- **Exercise goal**: Rewrite the data from the start through the line with "Yale [226, 134]", both included, swapping "Cornell" for "Columbia" and leaving everything else the same.

- **Dataset extract**:

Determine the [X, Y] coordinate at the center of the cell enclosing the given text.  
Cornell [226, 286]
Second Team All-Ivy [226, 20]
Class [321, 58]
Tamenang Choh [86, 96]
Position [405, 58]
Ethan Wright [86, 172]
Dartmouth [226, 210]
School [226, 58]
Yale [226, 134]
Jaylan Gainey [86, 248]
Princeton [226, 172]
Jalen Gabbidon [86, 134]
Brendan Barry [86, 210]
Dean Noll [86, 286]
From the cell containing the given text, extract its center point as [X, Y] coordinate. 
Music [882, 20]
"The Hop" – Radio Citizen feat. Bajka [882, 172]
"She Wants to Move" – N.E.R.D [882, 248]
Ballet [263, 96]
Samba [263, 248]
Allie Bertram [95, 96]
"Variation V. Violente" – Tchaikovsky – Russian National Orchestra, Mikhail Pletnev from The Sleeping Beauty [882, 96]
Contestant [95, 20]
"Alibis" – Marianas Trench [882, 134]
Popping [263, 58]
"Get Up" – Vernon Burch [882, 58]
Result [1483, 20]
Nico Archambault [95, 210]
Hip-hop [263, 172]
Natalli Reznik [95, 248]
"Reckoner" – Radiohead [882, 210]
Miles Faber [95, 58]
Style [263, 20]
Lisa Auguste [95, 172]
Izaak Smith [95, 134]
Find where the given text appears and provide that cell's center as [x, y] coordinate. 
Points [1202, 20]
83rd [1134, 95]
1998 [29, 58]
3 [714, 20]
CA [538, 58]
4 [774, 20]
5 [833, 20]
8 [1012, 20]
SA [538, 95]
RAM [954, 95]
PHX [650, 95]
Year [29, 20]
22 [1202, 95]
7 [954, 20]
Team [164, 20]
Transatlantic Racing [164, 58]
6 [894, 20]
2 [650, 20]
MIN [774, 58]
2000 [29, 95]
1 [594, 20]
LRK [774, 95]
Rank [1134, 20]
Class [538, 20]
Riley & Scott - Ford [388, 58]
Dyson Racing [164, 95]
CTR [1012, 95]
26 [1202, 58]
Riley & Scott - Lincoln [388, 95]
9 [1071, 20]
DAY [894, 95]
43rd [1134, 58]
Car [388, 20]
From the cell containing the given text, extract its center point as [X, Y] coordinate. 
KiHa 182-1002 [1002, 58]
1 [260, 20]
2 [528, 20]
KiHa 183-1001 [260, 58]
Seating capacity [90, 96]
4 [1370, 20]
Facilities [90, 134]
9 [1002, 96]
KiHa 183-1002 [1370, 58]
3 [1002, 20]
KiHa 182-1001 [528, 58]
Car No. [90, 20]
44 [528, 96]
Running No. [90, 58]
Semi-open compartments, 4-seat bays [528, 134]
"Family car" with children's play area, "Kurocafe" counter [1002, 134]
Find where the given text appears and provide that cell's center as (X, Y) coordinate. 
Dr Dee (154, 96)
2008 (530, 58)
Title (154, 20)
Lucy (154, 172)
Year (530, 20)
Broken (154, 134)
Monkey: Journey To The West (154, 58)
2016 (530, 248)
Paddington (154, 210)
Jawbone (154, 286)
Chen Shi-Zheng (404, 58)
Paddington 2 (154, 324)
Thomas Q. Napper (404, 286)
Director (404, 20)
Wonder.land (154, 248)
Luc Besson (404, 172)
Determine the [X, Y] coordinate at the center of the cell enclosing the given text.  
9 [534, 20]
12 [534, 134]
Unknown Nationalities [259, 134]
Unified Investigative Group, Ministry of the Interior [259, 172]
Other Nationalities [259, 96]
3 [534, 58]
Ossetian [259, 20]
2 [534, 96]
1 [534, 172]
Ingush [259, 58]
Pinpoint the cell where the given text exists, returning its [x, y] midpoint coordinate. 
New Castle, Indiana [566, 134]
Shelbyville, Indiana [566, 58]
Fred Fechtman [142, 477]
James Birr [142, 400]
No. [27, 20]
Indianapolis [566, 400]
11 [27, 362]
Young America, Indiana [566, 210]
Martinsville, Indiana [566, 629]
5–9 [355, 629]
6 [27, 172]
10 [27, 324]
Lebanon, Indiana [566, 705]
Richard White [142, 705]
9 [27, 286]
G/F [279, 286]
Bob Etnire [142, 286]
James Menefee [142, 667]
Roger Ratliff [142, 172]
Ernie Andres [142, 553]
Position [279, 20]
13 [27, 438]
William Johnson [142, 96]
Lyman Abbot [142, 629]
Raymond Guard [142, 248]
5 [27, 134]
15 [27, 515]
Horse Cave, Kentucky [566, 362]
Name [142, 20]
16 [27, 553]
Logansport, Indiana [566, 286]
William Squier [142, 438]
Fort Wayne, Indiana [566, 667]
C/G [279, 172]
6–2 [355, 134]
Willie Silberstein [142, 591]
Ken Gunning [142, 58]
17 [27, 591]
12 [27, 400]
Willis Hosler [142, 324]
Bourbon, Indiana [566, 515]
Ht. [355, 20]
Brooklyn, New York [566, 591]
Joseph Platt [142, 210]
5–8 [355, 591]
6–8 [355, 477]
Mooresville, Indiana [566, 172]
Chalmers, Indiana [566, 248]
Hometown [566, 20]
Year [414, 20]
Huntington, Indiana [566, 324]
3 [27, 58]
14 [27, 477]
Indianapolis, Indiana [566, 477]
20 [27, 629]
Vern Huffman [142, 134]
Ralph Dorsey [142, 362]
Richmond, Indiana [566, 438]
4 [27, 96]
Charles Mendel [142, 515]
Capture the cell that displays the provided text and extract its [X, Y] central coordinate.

- **Solution for this exercise**:
Determine the [X, Y] coordinate at the center of the cell enclosing the given text.  
Columbia [226, 286]
Second Team All-Ivy [226, 20]
Class [321, 58]
Tamenang Choh [86, 96]
Position [405, 58]
Ethan Wright [86, 172]
Dartmouth [226, 210]
School [226, 58]
Yale [226, 134]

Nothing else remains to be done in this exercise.